--- START ---

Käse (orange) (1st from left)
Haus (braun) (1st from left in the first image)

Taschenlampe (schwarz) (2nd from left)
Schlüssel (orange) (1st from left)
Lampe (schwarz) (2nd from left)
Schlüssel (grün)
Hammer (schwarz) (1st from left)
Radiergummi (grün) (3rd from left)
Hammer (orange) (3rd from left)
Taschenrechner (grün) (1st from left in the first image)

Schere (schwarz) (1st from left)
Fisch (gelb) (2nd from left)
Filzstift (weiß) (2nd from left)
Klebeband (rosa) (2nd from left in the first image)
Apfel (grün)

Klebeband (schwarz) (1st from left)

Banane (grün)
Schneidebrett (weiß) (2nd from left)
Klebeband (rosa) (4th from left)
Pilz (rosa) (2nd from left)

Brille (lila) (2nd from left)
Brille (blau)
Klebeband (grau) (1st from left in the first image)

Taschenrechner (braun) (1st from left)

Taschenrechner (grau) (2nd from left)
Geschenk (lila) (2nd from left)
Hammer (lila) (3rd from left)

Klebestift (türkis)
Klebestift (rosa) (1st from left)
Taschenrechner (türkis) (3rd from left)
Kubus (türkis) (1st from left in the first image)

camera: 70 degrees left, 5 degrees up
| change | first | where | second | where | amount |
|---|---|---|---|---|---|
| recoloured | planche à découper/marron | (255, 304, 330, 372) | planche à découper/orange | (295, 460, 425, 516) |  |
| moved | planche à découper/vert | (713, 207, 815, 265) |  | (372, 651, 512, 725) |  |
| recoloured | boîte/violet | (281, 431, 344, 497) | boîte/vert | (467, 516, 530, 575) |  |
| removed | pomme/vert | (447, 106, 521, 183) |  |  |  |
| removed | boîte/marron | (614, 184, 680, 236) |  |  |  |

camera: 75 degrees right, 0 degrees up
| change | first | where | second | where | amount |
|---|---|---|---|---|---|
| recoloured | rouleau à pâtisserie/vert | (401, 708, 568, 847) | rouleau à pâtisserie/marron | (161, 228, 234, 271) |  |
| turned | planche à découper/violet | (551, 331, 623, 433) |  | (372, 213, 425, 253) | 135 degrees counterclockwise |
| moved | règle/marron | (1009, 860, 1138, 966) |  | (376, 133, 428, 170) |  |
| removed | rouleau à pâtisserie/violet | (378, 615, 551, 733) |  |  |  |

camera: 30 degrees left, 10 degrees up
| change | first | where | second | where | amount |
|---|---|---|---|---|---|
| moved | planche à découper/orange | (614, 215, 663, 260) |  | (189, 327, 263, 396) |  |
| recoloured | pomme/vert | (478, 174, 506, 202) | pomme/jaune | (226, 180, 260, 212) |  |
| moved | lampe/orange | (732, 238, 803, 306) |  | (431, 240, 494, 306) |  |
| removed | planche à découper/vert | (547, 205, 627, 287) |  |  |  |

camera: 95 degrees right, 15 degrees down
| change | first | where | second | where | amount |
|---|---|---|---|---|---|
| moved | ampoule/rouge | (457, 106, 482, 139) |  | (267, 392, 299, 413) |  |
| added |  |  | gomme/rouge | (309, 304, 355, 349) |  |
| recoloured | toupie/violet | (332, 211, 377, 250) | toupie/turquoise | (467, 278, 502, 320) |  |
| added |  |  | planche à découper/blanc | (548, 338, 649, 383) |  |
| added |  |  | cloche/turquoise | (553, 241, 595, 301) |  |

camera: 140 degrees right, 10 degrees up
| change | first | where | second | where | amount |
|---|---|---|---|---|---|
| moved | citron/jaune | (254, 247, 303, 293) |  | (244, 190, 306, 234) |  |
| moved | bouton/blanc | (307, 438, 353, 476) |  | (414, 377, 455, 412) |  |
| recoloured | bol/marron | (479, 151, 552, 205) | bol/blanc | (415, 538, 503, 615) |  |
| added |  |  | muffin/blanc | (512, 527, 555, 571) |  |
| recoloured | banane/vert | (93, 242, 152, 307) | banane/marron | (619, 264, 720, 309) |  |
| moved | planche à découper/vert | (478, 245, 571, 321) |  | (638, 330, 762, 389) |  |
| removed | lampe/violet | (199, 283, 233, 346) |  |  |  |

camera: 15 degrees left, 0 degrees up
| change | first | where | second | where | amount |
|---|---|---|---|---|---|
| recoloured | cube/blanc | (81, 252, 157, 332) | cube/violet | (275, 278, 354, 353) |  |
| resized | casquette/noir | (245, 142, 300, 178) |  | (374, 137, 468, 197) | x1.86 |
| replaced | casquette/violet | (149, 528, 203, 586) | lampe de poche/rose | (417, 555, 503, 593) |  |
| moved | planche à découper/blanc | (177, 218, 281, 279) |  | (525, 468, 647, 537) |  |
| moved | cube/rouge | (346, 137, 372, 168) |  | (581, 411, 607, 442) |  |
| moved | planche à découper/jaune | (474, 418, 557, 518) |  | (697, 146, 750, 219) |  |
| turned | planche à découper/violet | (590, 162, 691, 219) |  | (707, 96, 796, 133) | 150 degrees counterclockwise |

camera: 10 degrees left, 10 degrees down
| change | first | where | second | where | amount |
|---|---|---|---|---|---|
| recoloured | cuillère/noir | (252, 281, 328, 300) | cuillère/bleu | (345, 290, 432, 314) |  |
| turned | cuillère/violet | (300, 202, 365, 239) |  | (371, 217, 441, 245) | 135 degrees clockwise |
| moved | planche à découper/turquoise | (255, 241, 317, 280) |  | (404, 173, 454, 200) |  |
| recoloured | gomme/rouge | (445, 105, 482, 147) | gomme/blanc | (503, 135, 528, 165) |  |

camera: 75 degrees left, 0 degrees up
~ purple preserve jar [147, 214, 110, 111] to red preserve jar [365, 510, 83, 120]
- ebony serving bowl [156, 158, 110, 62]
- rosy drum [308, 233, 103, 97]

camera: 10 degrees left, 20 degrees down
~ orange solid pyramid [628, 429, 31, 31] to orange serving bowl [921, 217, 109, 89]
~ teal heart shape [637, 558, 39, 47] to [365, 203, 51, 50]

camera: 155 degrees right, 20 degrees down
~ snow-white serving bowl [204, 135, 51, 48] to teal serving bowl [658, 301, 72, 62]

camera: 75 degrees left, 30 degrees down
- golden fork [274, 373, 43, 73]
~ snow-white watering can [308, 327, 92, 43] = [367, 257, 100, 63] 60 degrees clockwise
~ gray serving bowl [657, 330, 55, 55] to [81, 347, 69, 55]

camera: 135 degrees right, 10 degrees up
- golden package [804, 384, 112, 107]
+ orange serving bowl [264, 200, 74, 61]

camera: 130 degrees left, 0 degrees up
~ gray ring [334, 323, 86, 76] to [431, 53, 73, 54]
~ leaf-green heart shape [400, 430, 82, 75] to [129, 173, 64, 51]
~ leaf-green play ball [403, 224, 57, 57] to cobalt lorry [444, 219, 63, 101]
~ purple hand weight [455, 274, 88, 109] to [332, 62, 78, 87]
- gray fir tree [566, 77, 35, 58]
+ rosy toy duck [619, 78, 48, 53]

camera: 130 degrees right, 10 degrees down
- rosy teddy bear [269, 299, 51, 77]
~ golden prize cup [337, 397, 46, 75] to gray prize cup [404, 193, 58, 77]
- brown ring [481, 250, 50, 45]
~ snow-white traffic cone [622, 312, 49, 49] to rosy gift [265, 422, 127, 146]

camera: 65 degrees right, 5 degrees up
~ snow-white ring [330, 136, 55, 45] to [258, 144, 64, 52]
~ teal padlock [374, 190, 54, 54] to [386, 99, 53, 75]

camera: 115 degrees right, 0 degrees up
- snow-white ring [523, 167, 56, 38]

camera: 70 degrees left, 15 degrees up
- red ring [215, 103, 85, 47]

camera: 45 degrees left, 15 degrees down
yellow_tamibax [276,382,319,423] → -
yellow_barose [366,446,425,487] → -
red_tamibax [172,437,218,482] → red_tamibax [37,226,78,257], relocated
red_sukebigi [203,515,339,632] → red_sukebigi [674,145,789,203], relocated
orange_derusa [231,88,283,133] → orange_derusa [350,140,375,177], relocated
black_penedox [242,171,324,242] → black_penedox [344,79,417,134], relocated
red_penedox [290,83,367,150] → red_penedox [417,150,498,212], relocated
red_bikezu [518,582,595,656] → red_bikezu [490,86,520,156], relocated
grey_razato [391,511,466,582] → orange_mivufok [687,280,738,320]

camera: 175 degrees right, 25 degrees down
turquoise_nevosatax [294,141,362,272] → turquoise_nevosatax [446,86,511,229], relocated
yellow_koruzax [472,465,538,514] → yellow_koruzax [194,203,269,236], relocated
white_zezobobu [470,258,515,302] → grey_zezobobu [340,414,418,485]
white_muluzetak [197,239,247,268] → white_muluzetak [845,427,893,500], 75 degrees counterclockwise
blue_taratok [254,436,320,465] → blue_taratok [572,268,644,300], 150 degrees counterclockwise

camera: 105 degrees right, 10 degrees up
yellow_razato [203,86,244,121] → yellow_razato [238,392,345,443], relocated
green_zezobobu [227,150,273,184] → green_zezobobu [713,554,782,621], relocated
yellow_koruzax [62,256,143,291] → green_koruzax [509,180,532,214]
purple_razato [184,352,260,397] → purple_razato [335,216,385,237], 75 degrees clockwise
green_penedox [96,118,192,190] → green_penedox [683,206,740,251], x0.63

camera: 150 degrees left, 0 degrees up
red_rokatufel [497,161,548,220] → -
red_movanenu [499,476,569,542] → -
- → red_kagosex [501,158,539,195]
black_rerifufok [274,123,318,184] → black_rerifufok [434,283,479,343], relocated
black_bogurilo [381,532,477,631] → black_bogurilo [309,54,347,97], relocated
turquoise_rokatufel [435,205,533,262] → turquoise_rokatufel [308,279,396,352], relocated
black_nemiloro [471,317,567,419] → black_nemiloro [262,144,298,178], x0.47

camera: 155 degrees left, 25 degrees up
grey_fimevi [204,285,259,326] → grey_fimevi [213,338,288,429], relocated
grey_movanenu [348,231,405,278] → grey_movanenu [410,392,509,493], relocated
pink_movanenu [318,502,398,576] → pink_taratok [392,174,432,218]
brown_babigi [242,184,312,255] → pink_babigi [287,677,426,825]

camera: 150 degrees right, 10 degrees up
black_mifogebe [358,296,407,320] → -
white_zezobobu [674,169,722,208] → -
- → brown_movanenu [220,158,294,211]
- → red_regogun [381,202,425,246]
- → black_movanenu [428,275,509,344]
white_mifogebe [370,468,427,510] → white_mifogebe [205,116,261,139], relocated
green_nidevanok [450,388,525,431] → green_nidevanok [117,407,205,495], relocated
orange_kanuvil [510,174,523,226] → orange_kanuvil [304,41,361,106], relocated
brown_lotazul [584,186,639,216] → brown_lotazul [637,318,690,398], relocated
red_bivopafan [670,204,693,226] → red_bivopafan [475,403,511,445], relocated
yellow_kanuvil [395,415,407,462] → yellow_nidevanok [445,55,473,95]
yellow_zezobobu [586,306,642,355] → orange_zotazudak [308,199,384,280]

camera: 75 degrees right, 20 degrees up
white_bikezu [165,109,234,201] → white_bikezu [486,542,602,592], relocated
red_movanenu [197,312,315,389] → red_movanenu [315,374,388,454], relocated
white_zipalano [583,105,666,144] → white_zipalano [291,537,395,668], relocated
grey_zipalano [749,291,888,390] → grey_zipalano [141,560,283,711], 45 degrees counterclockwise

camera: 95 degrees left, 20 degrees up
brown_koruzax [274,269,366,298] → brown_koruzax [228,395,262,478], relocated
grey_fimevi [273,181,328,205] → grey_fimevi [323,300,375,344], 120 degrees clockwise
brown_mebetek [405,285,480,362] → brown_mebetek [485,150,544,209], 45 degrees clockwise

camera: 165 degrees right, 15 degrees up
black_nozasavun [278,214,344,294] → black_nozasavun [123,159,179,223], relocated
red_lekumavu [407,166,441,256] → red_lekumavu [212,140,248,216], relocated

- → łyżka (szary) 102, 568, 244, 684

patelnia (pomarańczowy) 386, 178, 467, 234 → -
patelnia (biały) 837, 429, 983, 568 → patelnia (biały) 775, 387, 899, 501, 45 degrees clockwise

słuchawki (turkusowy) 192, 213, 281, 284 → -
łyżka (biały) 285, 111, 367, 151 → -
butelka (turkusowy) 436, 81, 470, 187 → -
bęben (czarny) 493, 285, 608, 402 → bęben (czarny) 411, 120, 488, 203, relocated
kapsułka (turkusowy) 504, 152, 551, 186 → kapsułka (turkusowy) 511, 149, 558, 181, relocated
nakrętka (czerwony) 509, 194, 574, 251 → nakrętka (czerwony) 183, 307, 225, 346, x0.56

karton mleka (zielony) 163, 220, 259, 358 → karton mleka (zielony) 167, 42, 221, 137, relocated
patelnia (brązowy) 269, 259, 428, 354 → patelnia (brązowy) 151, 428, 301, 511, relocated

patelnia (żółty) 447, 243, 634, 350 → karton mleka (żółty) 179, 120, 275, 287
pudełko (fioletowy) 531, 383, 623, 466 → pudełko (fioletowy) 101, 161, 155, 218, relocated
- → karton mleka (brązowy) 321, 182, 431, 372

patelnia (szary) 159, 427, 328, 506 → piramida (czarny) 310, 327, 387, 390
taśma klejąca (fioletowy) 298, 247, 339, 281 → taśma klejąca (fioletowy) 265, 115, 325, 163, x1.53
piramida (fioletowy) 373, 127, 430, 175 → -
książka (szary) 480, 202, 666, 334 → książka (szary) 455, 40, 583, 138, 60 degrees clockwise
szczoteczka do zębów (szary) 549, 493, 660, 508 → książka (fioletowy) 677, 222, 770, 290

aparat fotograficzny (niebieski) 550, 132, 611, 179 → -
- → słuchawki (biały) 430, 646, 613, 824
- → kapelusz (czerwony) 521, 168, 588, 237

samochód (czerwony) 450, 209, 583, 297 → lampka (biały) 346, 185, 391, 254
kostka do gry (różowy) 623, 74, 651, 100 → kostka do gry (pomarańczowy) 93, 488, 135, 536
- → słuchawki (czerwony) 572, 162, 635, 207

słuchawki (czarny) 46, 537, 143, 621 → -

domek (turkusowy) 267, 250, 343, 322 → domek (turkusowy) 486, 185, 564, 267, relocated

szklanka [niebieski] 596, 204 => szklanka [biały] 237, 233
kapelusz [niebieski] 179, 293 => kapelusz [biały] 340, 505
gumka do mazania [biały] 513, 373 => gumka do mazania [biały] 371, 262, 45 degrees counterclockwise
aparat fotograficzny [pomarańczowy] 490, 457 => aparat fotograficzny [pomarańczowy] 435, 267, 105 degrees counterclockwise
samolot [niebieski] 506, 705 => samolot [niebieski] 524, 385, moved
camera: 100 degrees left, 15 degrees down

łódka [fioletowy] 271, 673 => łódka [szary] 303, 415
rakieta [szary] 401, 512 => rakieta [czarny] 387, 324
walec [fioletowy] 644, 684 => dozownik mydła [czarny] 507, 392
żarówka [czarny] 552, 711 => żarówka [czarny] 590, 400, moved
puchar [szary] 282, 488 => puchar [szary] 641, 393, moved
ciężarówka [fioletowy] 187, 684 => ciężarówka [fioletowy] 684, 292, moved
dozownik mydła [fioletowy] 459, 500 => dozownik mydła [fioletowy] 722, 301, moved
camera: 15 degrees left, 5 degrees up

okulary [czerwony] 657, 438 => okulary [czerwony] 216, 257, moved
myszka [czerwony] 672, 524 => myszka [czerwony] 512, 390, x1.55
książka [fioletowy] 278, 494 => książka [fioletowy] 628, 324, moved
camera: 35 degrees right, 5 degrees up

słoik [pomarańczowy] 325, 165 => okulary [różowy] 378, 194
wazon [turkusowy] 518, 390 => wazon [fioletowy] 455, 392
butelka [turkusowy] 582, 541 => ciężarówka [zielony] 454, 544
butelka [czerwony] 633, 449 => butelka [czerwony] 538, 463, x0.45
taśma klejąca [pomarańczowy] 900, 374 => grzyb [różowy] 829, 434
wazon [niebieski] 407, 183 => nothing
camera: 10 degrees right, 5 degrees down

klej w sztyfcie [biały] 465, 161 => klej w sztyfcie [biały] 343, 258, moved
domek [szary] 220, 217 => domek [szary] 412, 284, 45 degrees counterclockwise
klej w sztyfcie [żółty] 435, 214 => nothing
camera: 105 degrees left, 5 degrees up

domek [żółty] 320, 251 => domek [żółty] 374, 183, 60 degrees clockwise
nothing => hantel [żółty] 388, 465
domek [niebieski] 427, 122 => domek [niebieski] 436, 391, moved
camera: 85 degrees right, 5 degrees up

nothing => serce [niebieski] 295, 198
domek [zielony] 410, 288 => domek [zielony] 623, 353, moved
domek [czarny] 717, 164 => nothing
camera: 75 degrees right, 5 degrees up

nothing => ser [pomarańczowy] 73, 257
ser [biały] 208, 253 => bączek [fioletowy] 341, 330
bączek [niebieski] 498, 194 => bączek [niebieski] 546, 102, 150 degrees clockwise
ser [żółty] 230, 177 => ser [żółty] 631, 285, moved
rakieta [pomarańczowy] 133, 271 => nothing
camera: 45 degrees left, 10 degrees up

--- END ---

What the exercise asks.
Above this task is a listing. Restate, word for word and with nothing added, the lines from the one with "camera: 70 degrees left, 5 degrees up" through the one with "207, 815, 265)".

Result.
camera: 70 degrees left, 5 degrees up
| change | first | where | second | where | amount |
|---|---|---|---|---|---|
| recoloured | planche à découper/marron | (255, 304, 330, 372) | planche à découper/orange | (295, 460, 425, 516) |  |
| moved | planche à découper/vert | (713, 207, 815, 265) |  | (372, 651, 512, 725) |  |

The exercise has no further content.